(DATASET ENTRIES)
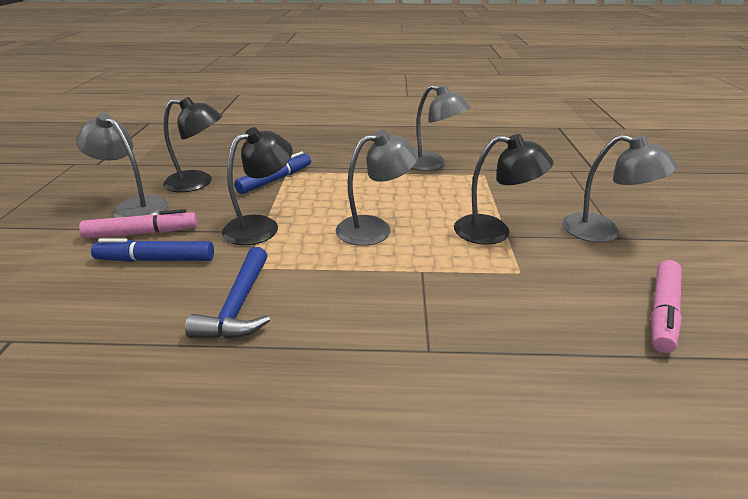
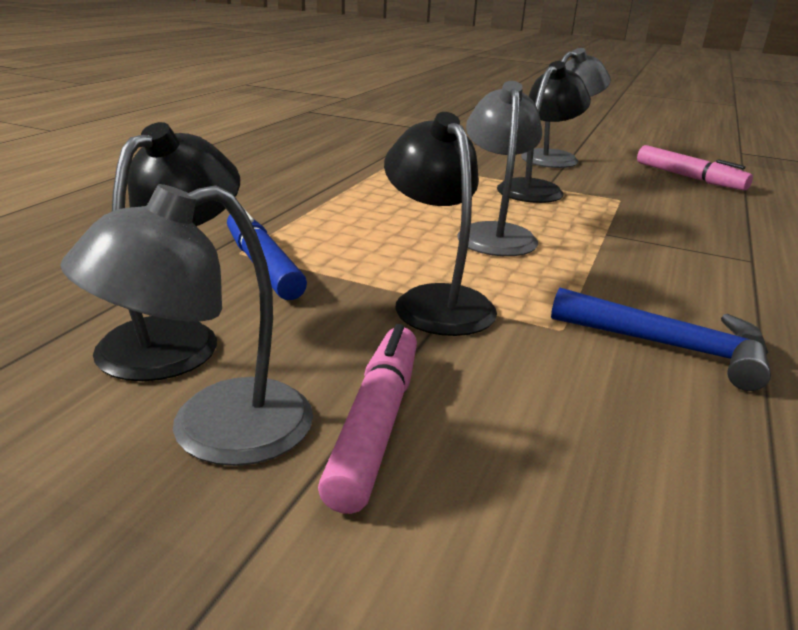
camera: 70 degrees left, 5 degrees down
(156, 260) = (504, 412): blue marker -> none
(432, 164) = (337, 173): grey lamp -> none

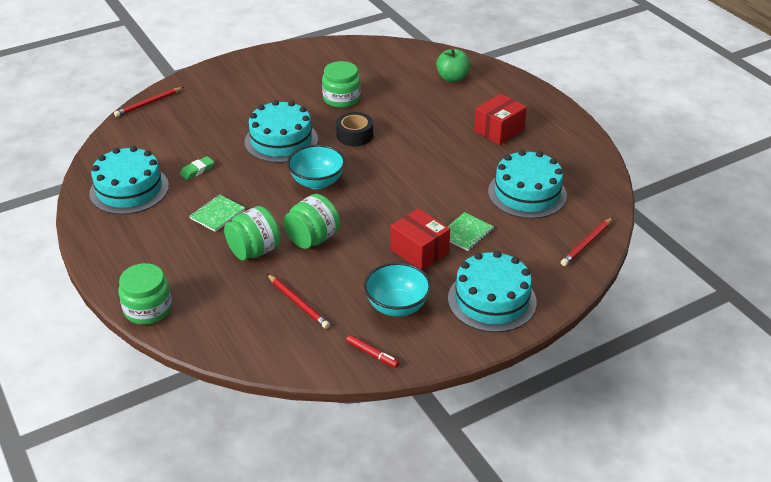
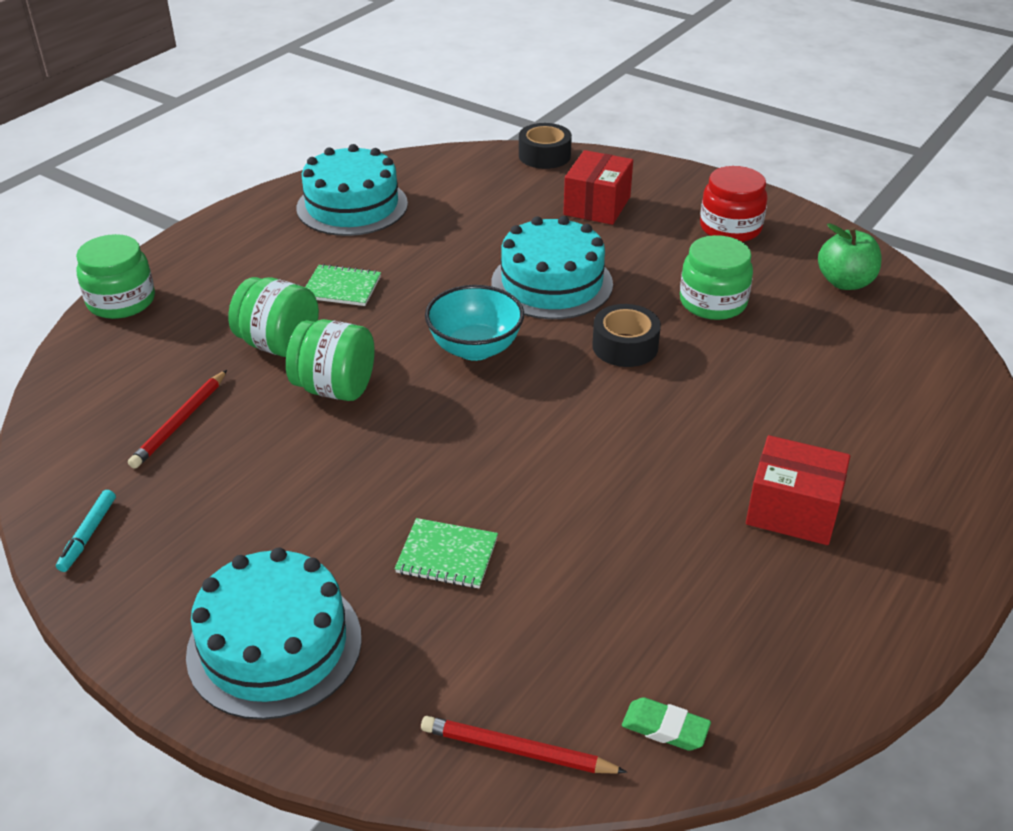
camera: 65 degrees right, 0 degrees up
(148, 104) = (544, 156): red pencil -> black tape
(197, 170) = (427, 240): green eraser -> green eraser (665, 728)
(284, 71) = (730, 228): none -> red jar
(372, 354) = (88, 535): red marker -> turquoise marker
(397, 306) = (212, 528): turquoise bowl -> none
(419, 251) = (364, 512): red box -> red box (597, 206)
(452, 78) = (901, 402): green apple -> green apple (845, 282)
(527, 193) = (621, 608): turquoise cake -> none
(End DATASET ENTRIES)
#### [TASK INSTRUCTIONS]
The pictures in the entries above should be left out; all else must be copied exactly.

#### [RESPONSE AREA]
camera: 70 degrees left, 5 degrees down
(156, 260) = (504, 412): blue marker -> none
(432, 164) = (337, 173): grey lamp -> none

camera: 65 degrees right, 0 degrees up
(148, 104) = (544, 156): red pencil -> black tape
(197, 170) = (427, 240): green eraser -> green eraser (665, 728)
(284, 71) = (730, 228): none -> red jar
(372, 354) = (88, 535): red marker -> turquoise marker
(397, 306) = (212, 528): turquoise bowl -> none
(419, 251) = (364, 512): red box -> red box (597, 206)
(452, 78) = (901, 402): green apple -> green apple (845, 282)
(527, 193) = (621, 608): turquoise cake -> none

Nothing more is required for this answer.